_Action item_
Will you return, word for word, only the lines from the top of the data below down to and including the one with "GREEN PAN (413 141 523 184) => nothing"?

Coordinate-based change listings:
- Opening Delimiter -
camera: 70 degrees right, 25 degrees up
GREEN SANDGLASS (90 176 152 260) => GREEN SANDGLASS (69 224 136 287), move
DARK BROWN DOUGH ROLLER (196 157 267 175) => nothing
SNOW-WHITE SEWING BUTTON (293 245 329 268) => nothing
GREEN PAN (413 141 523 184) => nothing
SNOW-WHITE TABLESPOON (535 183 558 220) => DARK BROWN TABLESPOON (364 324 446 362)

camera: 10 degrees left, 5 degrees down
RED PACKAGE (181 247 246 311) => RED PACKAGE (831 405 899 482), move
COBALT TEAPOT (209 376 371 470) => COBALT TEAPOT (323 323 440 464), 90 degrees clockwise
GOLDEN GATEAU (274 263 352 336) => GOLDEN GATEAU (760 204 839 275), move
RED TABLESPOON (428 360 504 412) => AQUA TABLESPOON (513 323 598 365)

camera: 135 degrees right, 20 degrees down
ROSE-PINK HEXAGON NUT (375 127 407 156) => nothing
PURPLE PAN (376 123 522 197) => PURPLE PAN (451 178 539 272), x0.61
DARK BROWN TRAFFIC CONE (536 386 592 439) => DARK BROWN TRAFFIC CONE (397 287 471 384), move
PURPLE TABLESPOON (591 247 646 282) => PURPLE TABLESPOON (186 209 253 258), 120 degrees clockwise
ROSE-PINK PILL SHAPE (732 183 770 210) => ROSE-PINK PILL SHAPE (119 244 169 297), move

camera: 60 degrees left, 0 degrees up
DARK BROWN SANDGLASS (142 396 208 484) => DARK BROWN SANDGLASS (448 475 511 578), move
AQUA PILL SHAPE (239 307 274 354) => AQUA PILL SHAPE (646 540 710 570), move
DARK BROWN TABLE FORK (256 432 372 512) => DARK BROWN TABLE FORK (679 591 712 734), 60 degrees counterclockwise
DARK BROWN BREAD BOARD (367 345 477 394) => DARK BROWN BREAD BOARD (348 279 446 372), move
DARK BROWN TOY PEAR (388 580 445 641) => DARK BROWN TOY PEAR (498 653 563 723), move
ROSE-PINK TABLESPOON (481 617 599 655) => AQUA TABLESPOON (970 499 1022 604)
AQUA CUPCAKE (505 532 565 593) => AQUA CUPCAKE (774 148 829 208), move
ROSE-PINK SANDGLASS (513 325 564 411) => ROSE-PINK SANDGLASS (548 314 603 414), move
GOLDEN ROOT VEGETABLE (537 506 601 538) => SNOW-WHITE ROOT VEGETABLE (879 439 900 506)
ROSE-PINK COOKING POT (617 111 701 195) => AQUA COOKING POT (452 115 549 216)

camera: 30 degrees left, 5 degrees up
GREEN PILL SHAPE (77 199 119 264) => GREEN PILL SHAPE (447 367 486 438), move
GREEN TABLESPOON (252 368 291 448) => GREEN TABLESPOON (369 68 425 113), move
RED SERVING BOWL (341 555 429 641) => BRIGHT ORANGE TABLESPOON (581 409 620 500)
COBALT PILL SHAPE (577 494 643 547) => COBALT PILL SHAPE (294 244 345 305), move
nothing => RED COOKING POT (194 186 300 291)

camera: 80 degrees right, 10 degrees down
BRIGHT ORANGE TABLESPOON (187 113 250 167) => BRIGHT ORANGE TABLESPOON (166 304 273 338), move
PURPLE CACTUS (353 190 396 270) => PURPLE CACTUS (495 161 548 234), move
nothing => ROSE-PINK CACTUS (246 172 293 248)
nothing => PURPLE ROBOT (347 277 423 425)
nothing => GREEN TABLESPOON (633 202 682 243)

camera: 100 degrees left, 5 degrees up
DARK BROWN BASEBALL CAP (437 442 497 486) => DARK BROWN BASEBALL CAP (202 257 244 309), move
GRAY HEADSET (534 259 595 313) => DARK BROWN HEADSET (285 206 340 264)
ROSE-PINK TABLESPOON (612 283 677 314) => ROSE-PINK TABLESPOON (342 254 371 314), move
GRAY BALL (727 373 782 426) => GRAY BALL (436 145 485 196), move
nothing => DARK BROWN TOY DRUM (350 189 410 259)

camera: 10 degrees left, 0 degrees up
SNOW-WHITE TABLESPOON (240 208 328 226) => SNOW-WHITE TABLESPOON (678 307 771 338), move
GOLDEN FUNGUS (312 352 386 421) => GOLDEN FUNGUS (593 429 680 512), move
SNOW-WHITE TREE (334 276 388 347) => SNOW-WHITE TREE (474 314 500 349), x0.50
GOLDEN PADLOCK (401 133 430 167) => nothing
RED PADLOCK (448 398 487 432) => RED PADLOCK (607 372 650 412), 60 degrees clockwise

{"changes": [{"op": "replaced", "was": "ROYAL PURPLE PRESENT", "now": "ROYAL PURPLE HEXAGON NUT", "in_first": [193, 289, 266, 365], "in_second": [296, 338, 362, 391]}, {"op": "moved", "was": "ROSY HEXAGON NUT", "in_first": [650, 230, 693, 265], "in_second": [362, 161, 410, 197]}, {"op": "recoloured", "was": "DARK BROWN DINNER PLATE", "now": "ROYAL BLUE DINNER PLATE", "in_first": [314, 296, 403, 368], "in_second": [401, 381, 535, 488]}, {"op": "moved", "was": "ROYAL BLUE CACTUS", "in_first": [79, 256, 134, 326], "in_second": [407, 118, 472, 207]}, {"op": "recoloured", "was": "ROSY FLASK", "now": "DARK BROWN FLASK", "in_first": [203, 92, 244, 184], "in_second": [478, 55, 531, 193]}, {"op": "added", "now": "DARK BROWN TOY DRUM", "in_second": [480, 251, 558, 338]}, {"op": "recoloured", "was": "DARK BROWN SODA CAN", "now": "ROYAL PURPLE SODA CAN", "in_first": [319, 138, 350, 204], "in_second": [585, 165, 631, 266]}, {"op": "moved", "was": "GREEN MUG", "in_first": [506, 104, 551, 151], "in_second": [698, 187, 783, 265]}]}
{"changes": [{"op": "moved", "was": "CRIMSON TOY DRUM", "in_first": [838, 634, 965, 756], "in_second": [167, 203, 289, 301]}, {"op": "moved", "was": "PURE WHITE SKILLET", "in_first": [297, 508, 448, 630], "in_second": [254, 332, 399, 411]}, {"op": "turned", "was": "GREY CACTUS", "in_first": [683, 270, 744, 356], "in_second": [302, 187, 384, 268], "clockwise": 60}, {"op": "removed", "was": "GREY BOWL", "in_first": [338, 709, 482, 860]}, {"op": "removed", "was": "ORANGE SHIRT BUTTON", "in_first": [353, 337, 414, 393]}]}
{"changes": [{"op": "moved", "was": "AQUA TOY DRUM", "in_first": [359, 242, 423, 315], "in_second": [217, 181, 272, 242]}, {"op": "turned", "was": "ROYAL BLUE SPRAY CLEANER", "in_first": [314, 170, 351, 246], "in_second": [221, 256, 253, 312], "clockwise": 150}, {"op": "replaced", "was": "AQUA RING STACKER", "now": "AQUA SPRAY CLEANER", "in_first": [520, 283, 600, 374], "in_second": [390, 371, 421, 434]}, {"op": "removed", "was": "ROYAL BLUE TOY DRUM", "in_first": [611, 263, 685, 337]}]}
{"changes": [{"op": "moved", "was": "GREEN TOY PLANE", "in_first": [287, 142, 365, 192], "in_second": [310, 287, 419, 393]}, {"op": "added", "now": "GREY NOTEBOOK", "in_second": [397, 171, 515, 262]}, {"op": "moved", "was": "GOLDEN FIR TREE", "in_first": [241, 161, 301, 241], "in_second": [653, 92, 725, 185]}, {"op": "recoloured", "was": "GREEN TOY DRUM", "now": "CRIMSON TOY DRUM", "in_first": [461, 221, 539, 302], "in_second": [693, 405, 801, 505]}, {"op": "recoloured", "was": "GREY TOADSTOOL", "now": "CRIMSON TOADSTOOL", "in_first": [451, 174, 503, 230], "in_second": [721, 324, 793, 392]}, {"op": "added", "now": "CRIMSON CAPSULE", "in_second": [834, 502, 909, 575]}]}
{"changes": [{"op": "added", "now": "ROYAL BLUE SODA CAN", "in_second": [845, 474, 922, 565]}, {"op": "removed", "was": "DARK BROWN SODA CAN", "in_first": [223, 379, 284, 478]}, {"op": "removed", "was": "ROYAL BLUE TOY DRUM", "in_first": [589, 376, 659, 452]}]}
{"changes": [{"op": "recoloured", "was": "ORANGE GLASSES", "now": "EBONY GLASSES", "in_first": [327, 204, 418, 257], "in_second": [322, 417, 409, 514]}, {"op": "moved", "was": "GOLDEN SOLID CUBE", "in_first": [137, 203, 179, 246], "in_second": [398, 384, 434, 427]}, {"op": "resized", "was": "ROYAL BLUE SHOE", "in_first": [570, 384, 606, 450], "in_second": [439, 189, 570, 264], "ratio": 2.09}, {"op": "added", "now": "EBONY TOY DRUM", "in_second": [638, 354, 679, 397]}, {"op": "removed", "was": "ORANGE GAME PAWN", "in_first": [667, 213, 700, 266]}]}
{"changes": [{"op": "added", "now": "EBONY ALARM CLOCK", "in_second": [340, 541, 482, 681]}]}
- Closing Delimiter -
_Your solution_
camera: 70 degrees right, 25 degrees up
GREEN SANDGLASS (90 176 152 260) => GREEN SANDGLASS (69 224 136 287), move
DARK BROWN DOUGH ROLLER (196 157 267 175) => nothing
SNOW-WHITE SEWING BUTTON (293 245 329 268) => nothing
GREEN PAN (413 141 523 184) => nothing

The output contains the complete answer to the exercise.